• [Problem] Search the data for the string "down", and report each line where it is found.

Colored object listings

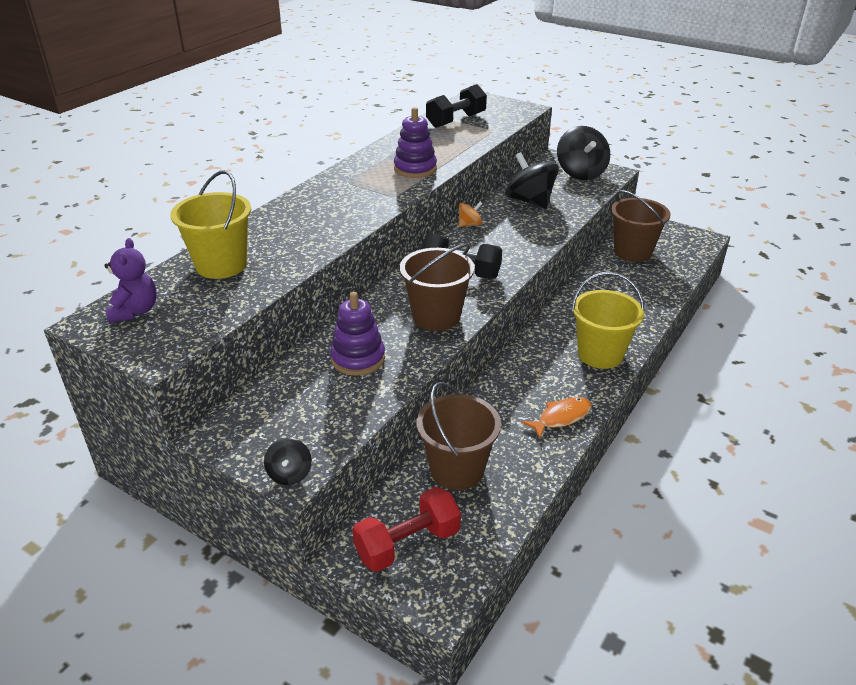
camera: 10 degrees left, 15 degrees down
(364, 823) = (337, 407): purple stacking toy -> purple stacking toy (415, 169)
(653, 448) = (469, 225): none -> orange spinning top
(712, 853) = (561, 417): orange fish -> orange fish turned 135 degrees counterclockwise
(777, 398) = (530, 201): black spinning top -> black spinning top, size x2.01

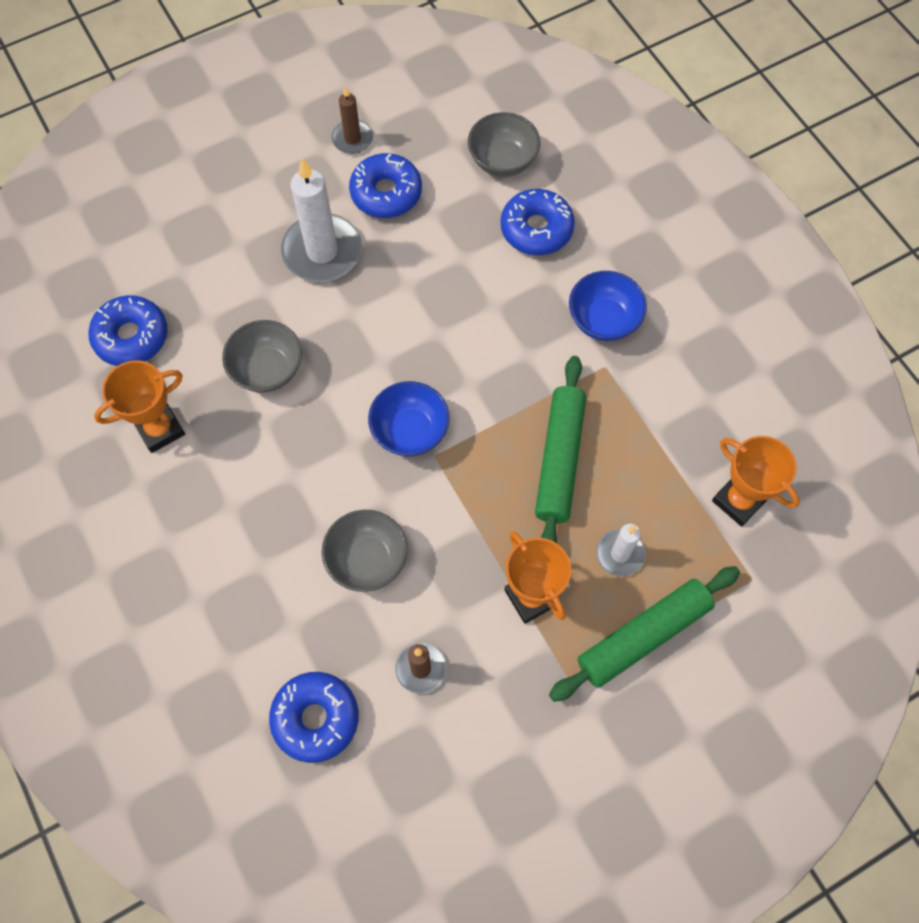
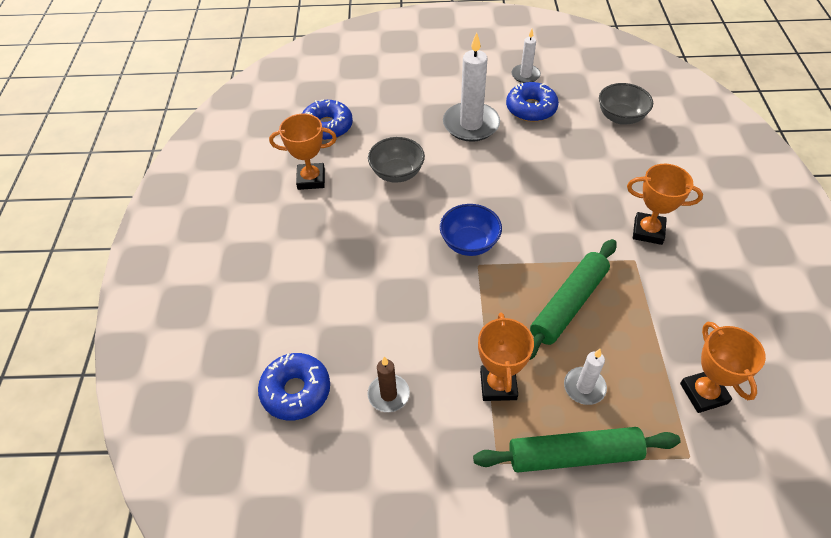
camera: 30 degrees right, 15 degrees down
(352, 139) = (525, 75): brown candle -> white candle
(367, 560) = (393, 307): grey bowl -> none
(536, 229) = (625, 161): blue donut -> none
(603, 320) = (648, 231): blue bowl -> orange trophy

• [Answer to this task]
camera: 10 degrees left, 15 degrees down
camera: 30 degrees right, 15 degrees down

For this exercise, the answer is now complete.